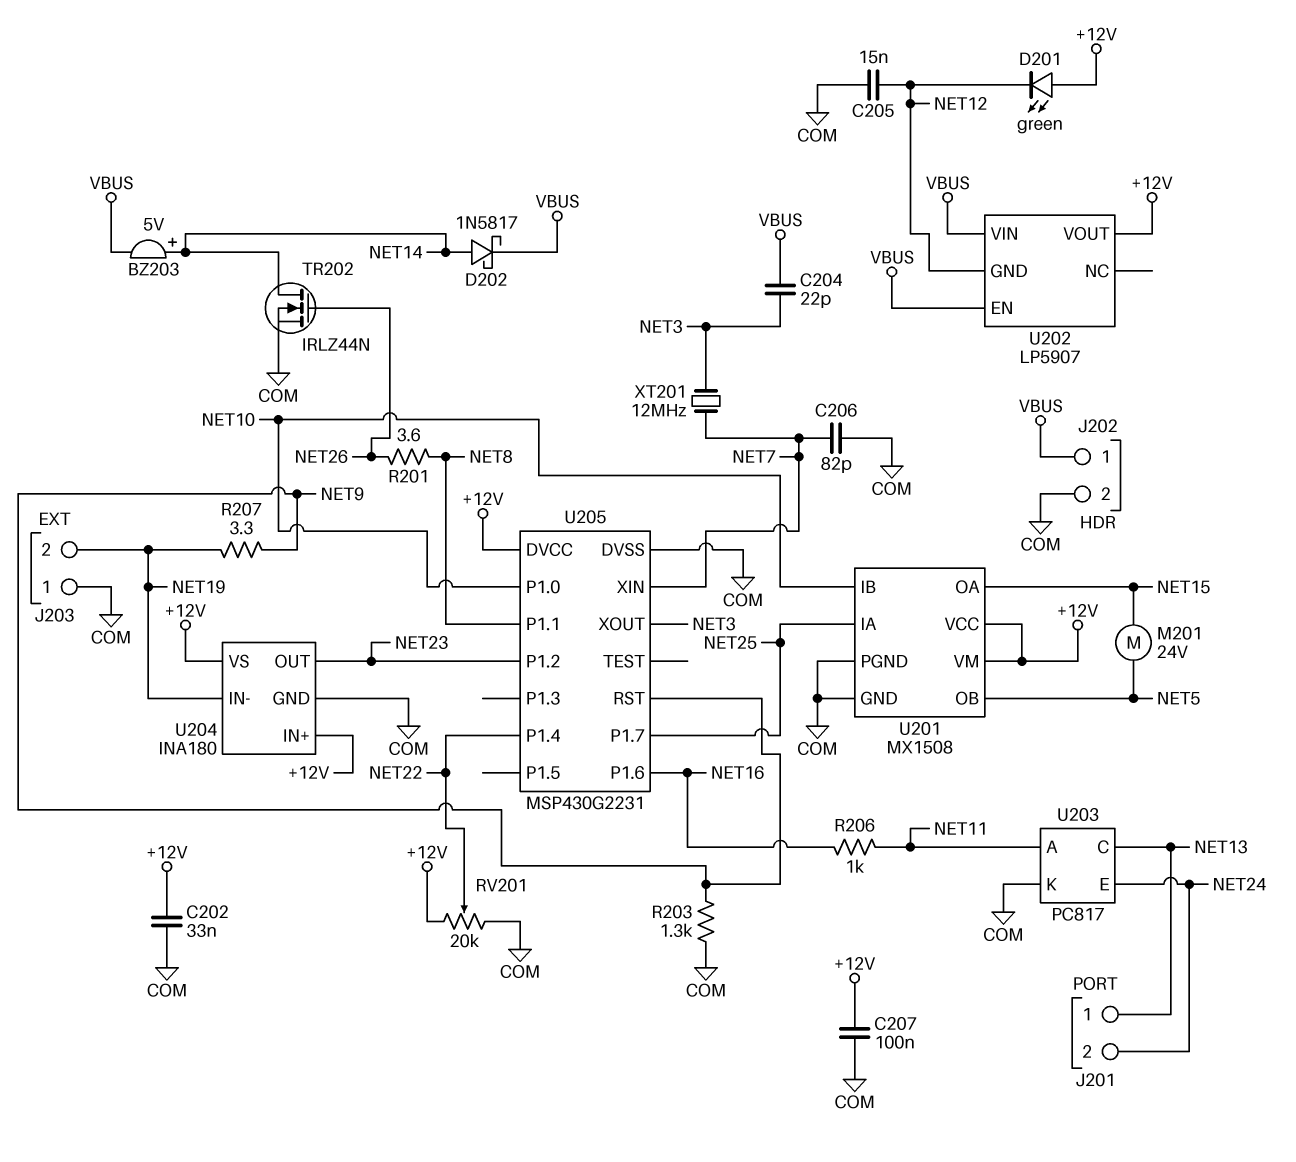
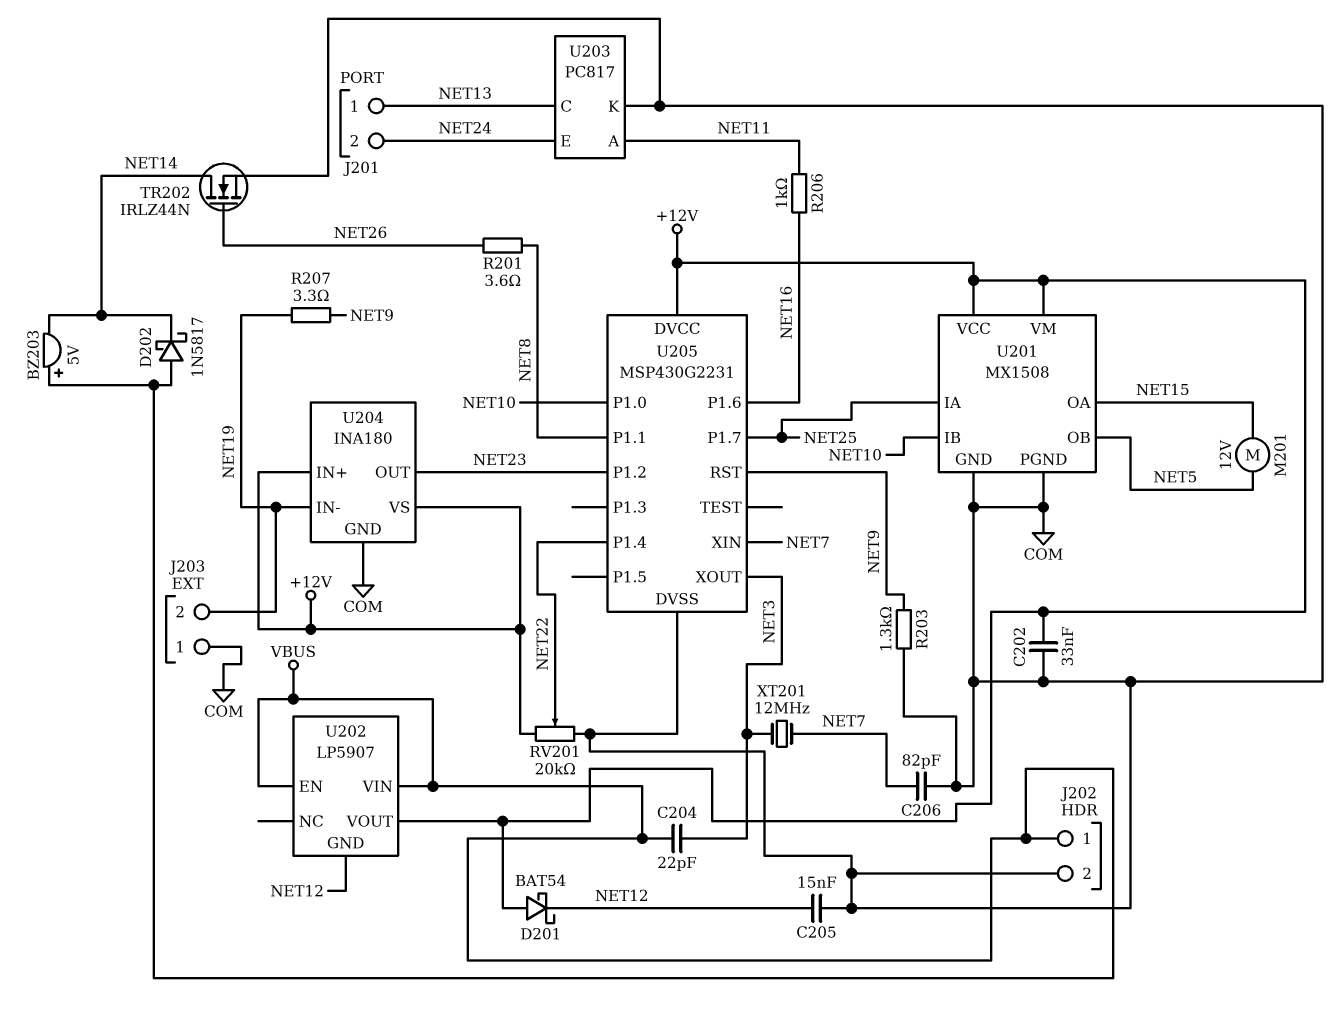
BZ203: buzzer 5V (plus NET14, minus VBUS) -> buzzer 5V (plus VBUS, minus NET14)
C207: 100nF (+12V, COM) -> none
D201: LED green (A +12V, K NET12) -> schottky BAT54 (A +12V, K NET12)
D202: schottky 1N5817 (A NET14, K VBUS) -> schottky 1N5817 (A VBUS, K NET14)
M201: motor 24V (NET5, NET15) -> motor 12V (NET5, NET15)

■ ■ ■

Task item » Your copy should hold every record word for word and none of the pictures.

Exercise output »
BZ203: buzzer 5V (plus NET14, minus VBUS) -> buzzer 5V (plus VBUS, minus NET14)
C207: 100nF (+12V, COM) -> none
D201: LED green (A +12V, K NET12) -> schottky BAT54 (A +12V, K NET12)
D202: schottky 1N5817 (A NET14, K VBUS) -> schottky 1N5817 (A VBUS, K NET14)
M201: motor 24V (NET5, NET15) -> motor 12V (NET5, NET15)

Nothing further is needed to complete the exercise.